• _SOURCE RECORDS_
====

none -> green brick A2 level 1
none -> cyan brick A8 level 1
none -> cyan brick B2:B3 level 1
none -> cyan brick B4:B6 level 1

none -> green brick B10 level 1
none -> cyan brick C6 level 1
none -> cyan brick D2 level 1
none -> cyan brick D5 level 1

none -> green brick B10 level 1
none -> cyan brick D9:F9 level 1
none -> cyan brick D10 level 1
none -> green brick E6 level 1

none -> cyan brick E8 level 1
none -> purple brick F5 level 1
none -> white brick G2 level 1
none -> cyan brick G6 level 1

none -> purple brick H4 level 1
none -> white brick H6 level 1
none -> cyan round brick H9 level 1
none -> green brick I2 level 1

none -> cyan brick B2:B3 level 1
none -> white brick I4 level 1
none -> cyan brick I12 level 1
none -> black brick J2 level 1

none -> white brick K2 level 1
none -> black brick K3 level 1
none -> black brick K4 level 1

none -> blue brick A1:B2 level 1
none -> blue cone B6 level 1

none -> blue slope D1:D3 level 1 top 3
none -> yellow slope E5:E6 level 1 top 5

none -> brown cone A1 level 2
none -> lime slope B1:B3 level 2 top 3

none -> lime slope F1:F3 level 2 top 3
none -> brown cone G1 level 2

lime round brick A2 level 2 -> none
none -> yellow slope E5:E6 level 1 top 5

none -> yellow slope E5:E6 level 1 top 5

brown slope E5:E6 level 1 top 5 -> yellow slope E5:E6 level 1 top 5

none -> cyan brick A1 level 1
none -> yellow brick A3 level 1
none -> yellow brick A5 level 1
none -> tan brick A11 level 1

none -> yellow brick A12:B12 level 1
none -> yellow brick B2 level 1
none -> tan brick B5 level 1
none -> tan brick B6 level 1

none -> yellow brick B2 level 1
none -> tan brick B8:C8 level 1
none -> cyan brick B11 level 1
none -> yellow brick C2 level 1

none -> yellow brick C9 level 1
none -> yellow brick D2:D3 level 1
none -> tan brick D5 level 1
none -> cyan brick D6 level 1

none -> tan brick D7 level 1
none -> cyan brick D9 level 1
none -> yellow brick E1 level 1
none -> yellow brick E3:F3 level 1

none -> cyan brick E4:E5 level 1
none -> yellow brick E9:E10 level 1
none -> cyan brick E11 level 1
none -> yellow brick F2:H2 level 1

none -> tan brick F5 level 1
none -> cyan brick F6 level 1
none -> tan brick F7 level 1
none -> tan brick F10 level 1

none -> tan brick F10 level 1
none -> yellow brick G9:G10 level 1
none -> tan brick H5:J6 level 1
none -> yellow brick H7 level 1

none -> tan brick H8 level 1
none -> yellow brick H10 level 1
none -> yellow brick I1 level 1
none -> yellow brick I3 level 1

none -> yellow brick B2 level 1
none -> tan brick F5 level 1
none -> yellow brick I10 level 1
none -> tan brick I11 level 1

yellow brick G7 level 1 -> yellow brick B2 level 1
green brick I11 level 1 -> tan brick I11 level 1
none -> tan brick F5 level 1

====

• _TASK DIRECTIONS_
With the line that has "none -> black brick K4 level 1" as the first and the line that has "none -> lime slope B1:B3 level 2 top 3" as the last, repeat exactly that run of lines above and no more.

• _RESPONSE BELOW_
none -> black brick K4 level 1

none -> blue brick A1:B2 level 1
none -> blue cone B6 level 1

none -> blue slope D1:D3 level 1 top 3
none -> yellow slope E5:E6 level 1 top 5

none -> brown cone A1 level 2
none -> lime slope B1:B3 level 2 top 3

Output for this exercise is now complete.